START Records shown
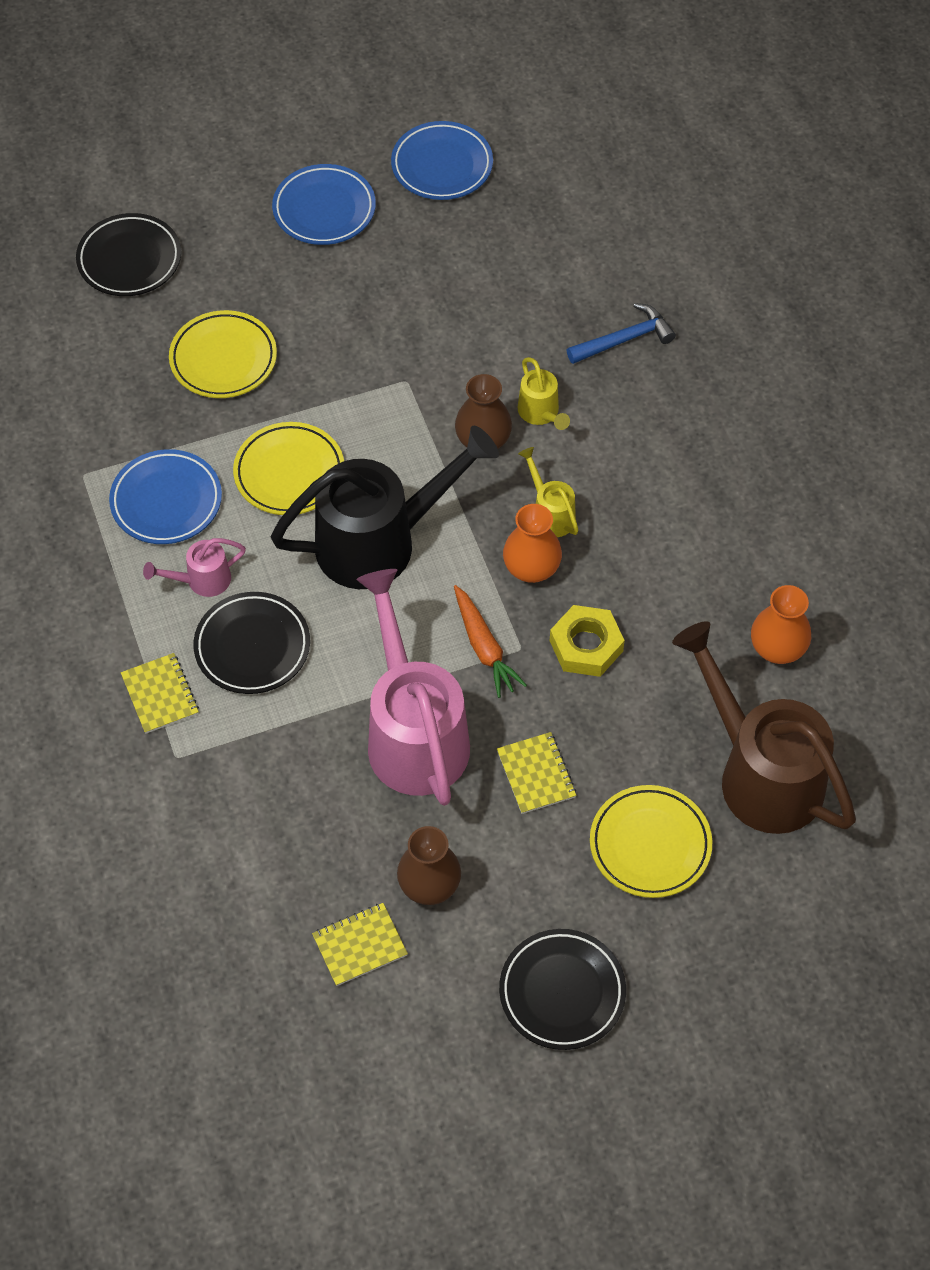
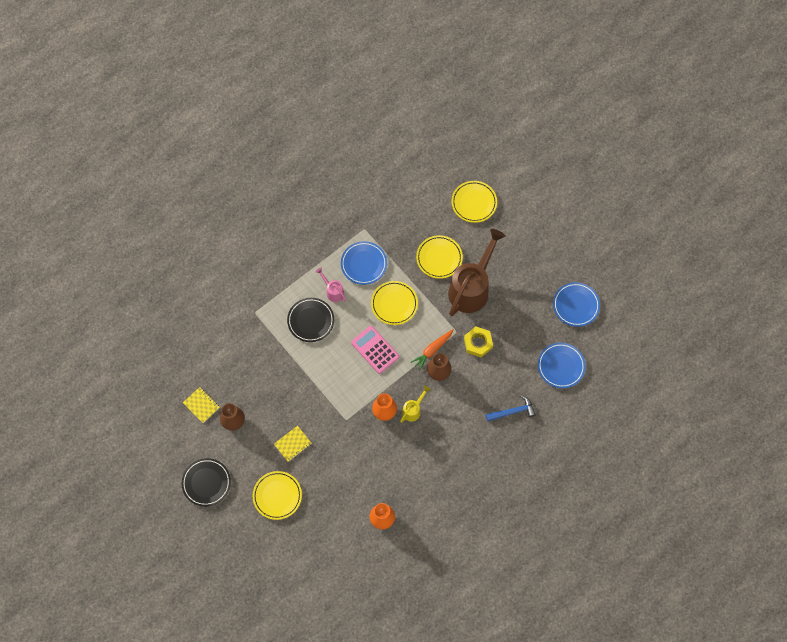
camera: 70 degrees right, 10 degrees up
(129, 259) = (474, 203): black plate -> yellow plate
(160, 694) = (278, 296): yellow notebook -> none
(324, 209) = (531, 267): blue plate -> blue plate (561, 366)
(380, 542) = (375, 350): black watering can -> pink calculator
(414, 733) = (294, 393): pink watering can -> none
(484, 647) = (341, 406): orange carrot -> orange carrot (432, 350)
(540, 413) = (461, 390): yellow watering can -> none
(586, 646) = (356, 444): yellow nut -> yellow nut (478, 343)
(625, 339) = (513, 411): blue hammer -> blue hammer turned 60 degrees counterclockwise
(761, 773) = (323, 528): brown watering can -> brown watering can (471, 288)

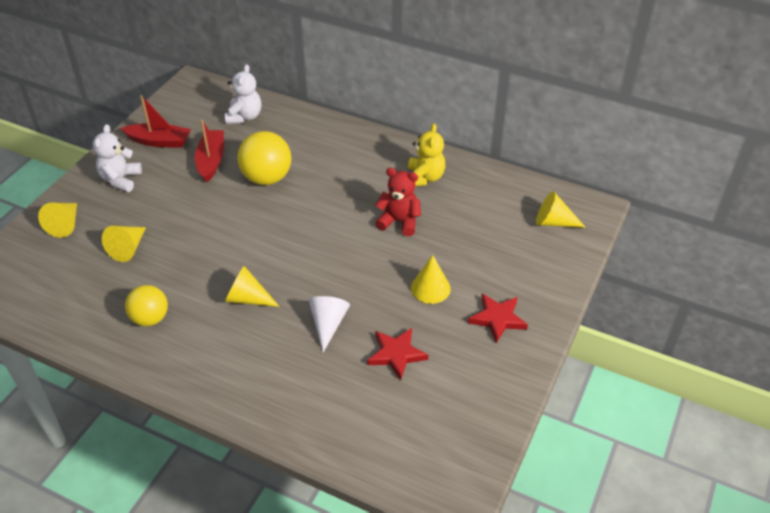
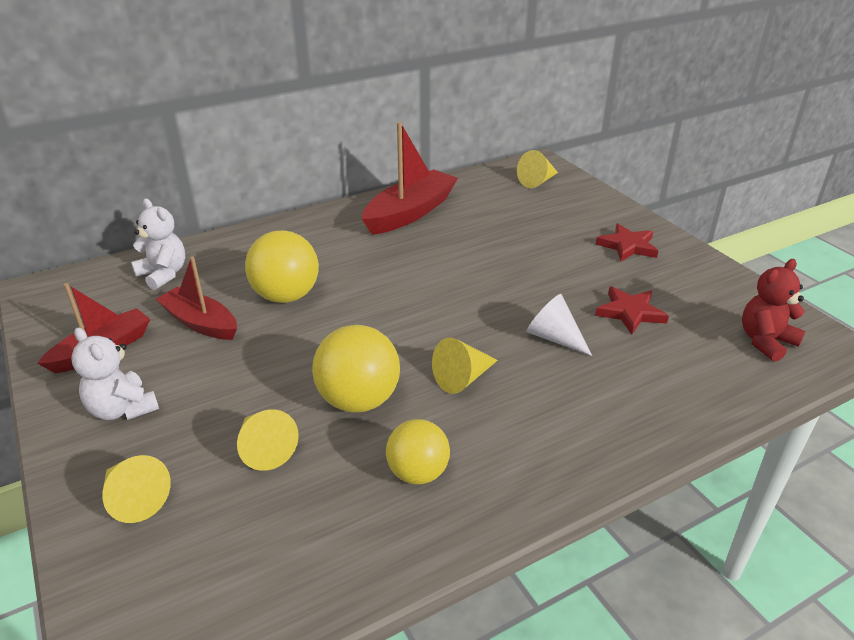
camera: 55 degrees left, 10 degrees down
(192, 263) = (358, 400): none -> yellow ball
(399, 221) = (452, 246): red teddy bear -> red teddy bear (765, 341)
(424, 178) = (410, 213): yellow teddy bear -> red boat
(430, 288) = (559, 263): yellow cone -> none

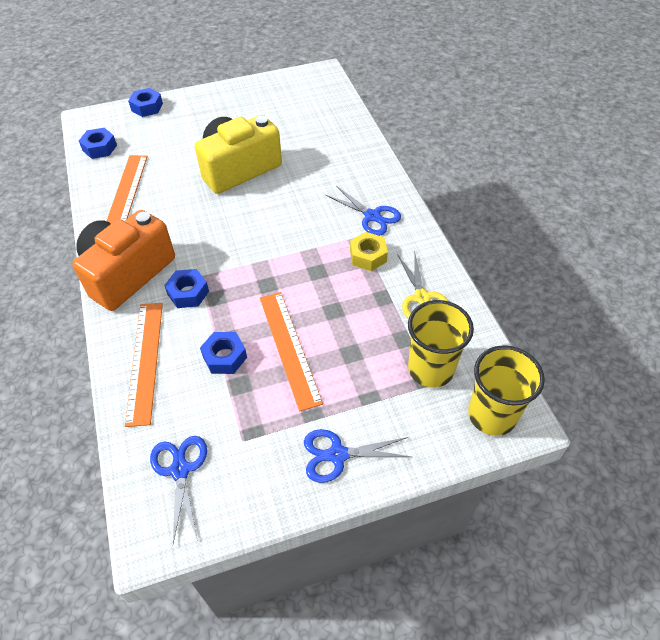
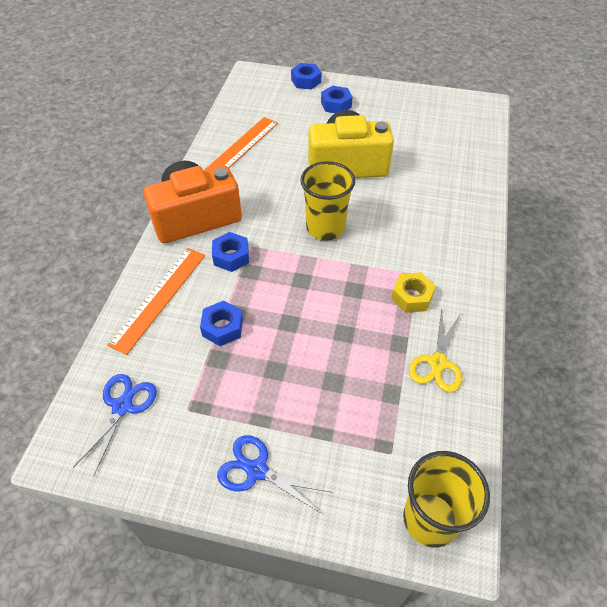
camera: 30 degrees right, 0 degrees up
(99, 148) = (245, 102): blue nut -> blue nut (336, 104)
(289, 348) = (282, 348): orange ruler -> none
(372, 216) = (441, 260): blue scissors -> none
(430, 369) = (399, 438): yellow cup -> yellow cup (325, 228)

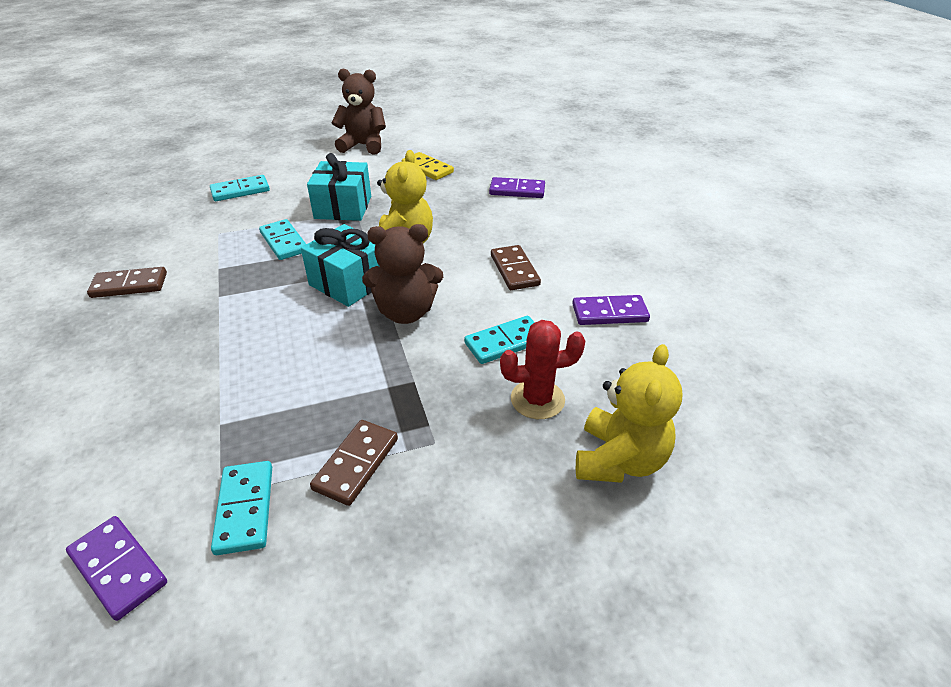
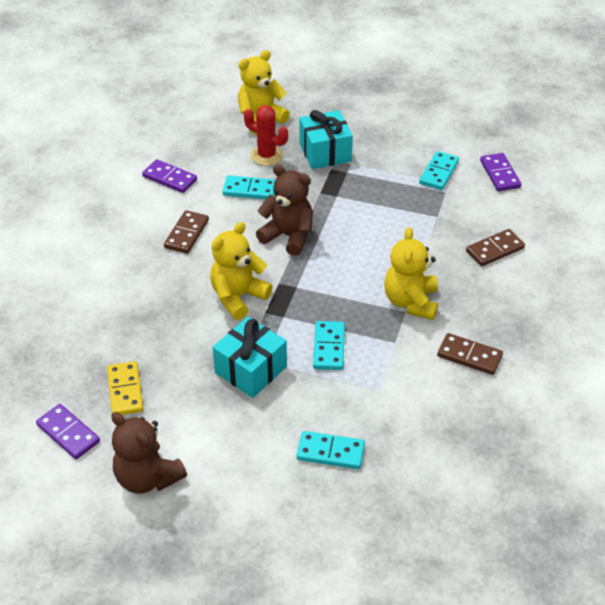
camera: 145 degrees left, 5 degrees up
(215, 306) = (411, 302): none -> yellow teddy bear
(349, 282) = (306, 278): turquoise gift -> turquoise gift (325, 152)
(356, 464) = (378, 168): brown domino -> brown domino (495, 250)
(517, 190) = (85, 313): purple domino -> purple domino (68, 433)

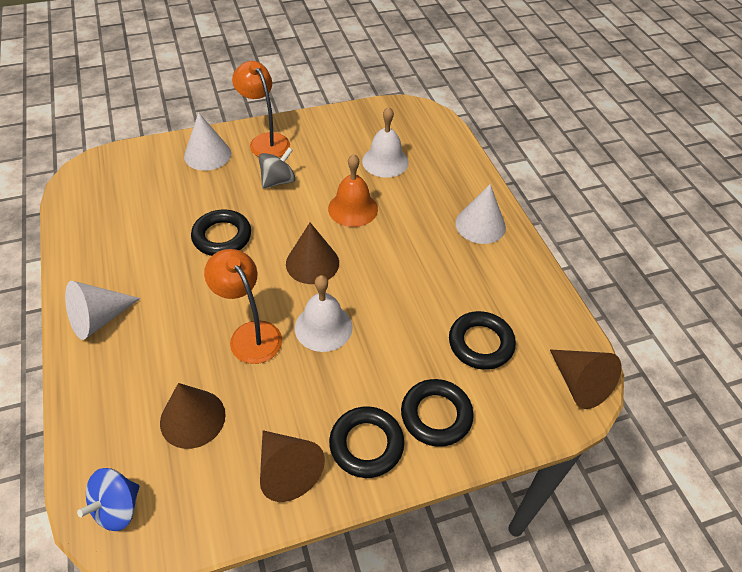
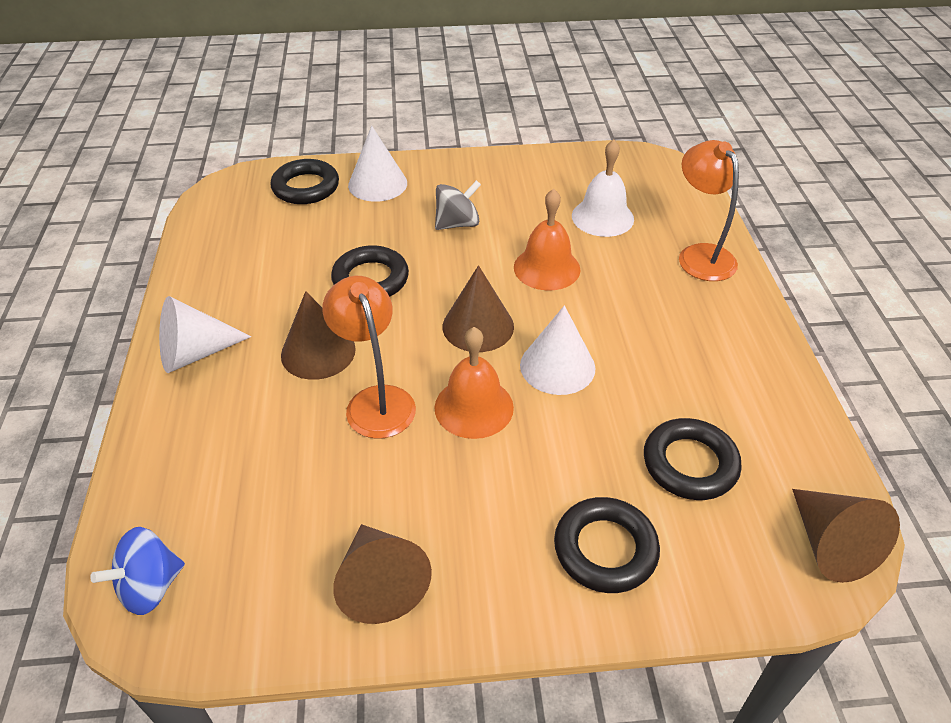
camera: 15 degrees right, 5 degrees down
(192, 418) = (275, 492): brown cone -> brown cone (318, 352)
(265, 141) = (453, 176): orange lamp -> orange lamp (700, 255)
(323, 327) = (474, 407): white bell -> orange bell
(366, 444) = (497, 570): black ring -> black ring (306, 187)
(480, 225) = (719, 310): white cone -> white cone (557, 366)

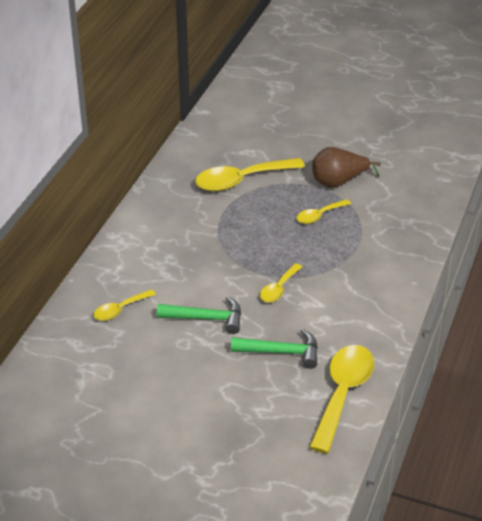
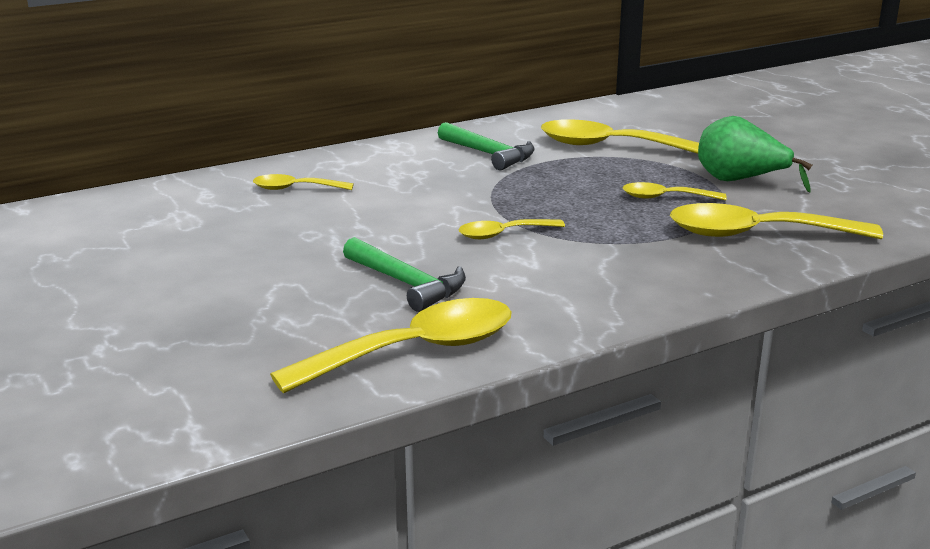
camera: 40 degrees right, 15 degrees down
(206, 318) = (372, 226): green hammer -> green hammer (489, 154)
(338, 182) = (740, 181): brown pear -> green pear
(390, 225) = (756, 234): none -> yellow spoon

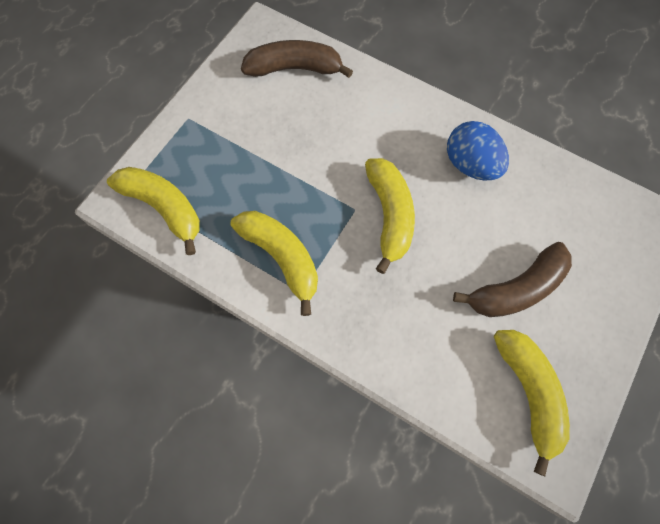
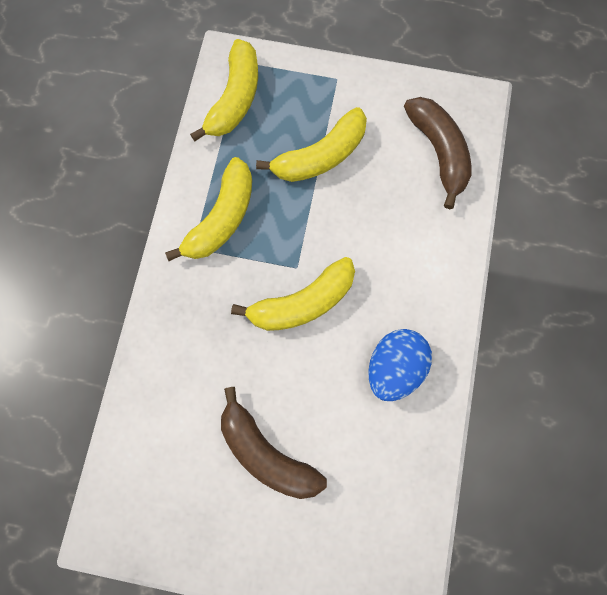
camera: 70 degrees right, 5 degrees up
(528, 393) = (161, 490): yellow banana -> yellow banana (320, 156)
END Records shown
=== Problem to work on ===
Your task is to set down the records shown above exactly, minus any pictures.

=== Response area ===
camera: 70 degrees right, 10 degrees up
(129, 259) = (474, 203): black plate -> yellow plate
(160, 694) = (278, 296): yellow notebook -> none
(324, 209) = (531, 267): blue plate -> blue plate (561, 366)
(380, 542) = (375, 350): black watering can -> pink calculator
(414, 733) = (294, 393): pink watering can -> none
(484, 647) = (341, 406): orange carrot -> orange carrot (432, 350)
(540, 413) = (461, 390): yellow watering can -> none
(586, 646) = (356, 444): yellow nut -> yellow nut (478, 343)
(625, 339) = (513, 411): blue hammer -> blue hammer turned 60 degrees counterclockwise
(761, 773) = (323, 528): brown watering can -> brown watering can (471, 288)

camera: 55 degrees left, 10 degrees down
(192, 263) = (358, 400): none -> yellow ball
(399, 221) = (452, 246): red teddy bear -> red teddy bear (765, 341)
(424, 178) = (410, 213): yellow teddy bear -> red boat
(430, 288) = (559, 263): yellow cone -> none

camera: 30 degrees right, 0 degrees up
(99, 148) = (245, 102): blue nut -> blue nut (336, 104)
(289, 348) = (282, 348): orange ruler -> none
(372, 216) = (441, 260): blue scissors -> none
(430, 369) = (399, 438): yellow cup -> yellow cup (325, 228)

camera: 145 degrees left, 5 degrees up
(215, 306) = (411, 302): none -> yellow teddy bear
(349, 282) = (306, 278): turquoise gift -> turquoise gift (325, 152)
(356, 464) = (378, 168): brown domino -> brown domino (495, 250)
(517, 190) = (85, 313): purple domino -> purple domino (68, 433)

camera: 15 degrees right, 5 degrees down
(192, 418) = (275, 492): brown cone -> brown cone (318, 352)
(265, 141) = (453, 176): orange lamp -> orange lamp (700, 255)
(323, 327) = (474, 407): white bell -> orange bell
(366, 444) = (497, 570): black ring -> black ring (306, 187)
(480, 225) = (719, 310): white cone -> white cone (557, 366)

camera: 40 degrees right, 15 degrees down
(206, 318) = (372, 226): green hammer -> green hammer (489, 154)
(338, 182) = (740, 181): brown pear -> green pear
(390, 225) = (756, 234): none -> yellow spoon

camera: 70 degrees right, 5 degrees up
(528, 393) = (161, 490): yellow banana -> yellow banana (320, 156)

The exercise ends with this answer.